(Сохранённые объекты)
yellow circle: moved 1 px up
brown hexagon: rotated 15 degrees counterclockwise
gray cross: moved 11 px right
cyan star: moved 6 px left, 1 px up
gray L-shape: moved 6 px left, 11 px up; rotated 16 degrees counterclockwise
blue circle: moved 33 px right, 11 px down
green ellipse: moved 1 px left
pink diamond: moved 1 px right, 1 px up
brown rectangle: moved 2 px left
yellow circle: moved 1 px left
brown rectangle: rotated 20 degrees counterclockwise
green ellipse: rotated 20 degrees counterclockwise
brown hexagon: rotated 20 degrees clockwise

▸ **ЗАДАНИЕ**
Перепечатайте весь приведённый выше материал строка за строкой без единого изменения.

▸ **РЕЗУЛЬТАТ**
yellow circle: moved 1 px up
brown hexagon: rotated 15 degrees counterclockwise
gray cross: moved 11 px right
cyan star: moved 6 px left, 1 px up
gray L-shape: moved 6 px left, 11 px up; rotated 16 degrees counterclockwise
blue circle: moved 33 px right, 11 px down
green ellipse: moved 1 px left
pink diamond: moved 1 px right, 1 px up
brown rectangle: moved 2 px left
yellow circle: moved 1 px left
brown rectangle: rotated 20 degrees counterclockwise
green ellipse: rotated 20 degrees counterclockwise
brown hexagon: rotated 20 degrees clockwise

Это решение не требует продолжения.